What you need to do: Below are some records; each one is to be set down again exactly.
# # # #
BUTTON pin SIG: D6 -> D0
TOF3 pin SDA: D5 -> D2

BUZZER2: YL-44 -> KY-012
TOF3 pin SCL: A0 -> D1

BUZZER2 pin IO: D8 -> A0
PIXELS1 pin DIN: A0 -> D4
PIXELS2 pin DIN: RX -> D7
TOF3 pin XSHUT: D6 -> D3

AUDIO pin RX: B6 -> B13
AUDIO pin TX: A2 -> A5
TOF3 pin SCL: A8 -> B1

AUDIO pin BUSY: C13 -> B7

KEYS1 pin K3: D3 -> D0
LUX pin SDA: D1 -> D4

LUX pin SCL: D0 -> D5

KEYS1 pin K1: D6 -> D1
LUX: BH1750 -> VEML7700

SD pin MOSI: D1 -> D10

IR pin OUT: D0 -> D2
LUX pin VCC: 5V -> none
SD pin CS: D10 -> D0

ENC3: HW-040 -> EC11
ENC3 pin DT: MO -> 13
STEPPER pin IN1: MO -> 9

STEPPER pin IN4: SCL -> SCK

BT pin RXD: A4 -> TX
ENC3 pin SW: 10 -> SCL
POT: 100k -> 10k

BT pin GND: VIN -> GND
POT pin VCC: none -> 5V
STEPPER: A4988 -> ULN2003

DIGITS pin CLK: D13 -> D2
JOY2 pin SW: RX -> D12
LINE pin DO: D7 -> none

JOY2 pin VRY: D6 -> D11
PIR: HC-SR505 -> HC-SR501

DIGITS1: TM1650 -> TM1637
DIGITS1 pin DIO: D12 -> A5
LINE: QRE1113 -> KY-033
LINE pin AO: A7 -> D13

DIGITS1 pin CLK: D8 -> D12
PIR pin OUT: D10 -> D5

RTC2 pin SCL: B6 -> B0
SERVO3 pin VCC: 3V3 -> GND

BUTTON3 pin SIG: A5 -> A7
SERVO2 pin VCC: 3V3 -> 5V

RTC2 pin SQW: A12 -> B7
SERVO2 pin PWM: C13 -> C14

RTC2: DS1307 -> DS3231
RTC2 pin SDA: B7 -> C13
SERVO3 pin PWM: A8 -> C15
# # # #
Result for this task:
BUTTON pin SIG: D6 -> D0
TOF3 pin SDA: D5 -> D2

BUZZER2: YL-44 -> KY-012
TOF3 pin SCL: A0 -> D1

BUZZER2 pin IO: D8 -> A0
PIXELS1 pin DIN: A0 -> D4
PIXELS2 pin DIN: RX -> D7
TOF3 pin XSHUT: D6 -> D3

AUDIO pin RX: B6 -> B13
AUDIO pin TX: A2 -> A5
TOF3 pin SCL: A8 -> B1

AUDIO pin BUSY: C13 -> B7

KEYS1 pin K3: D3 -> D0
LUX pin SDA: D1 -> D4

LUX pin SCL: D0 -> D5

KEYS1 pin K1: D6 -> D1
LUX: BH1750 -> VEML7700

SD pin MOSI: D1 -> D10

IR pin OUT: D0 -> D2
LUX pin VCC: 5V -> none
SD pin CS: D10 -> D0

ENC3: HW-040 -> EC11
ENC3 pin DT: MO -> 13
STEPPER pin IN1: MO -> 9

STEPPER pin IN4: SCL -> SCK

BT pin RXD: A4 -> TX
ENC3 pin SW: 10 -> SCL
POT: 100k -> 10k

BT pin GND: VIN -> GND
POT pin VCC: none -> 5V
STEPPER: A4988 -> ULN2003

DIGITS pin CLK: D13 -> D2
JOY2 pin SW: RX -> D12
LINE pin DO: D7 -> none

JOY2 pin VRY: D6 -> D11
PIR: HC-SR505 -> HC-SR501

DIGITS1: TM1650 -> TM1637
DIGITS1 pin DIO: D12 -> A5
LINE: QRE1113 -> KY-033
LINE pin AO: A7 -> D13

DIGITS1 pin CLK: D8 -> D12
PIR pin OUT: D10 -> D5

RTC2 pin SCL: B6 -> B0
SERVO3 pin VCC: 3V3 -> GND

BUTTON3 pin SIG: A5 -> A7
SERVO2 pin VCC: 3V3 -> 5V

RTC2 pin SQW: A12 -> B7
SERVO2 pin PWM: C13 -> C14

RTC2: DS1307 -> DS3231
RTC2 pin SDA: B7 -> C13
SERVO3 pin PWM: A8 -> C15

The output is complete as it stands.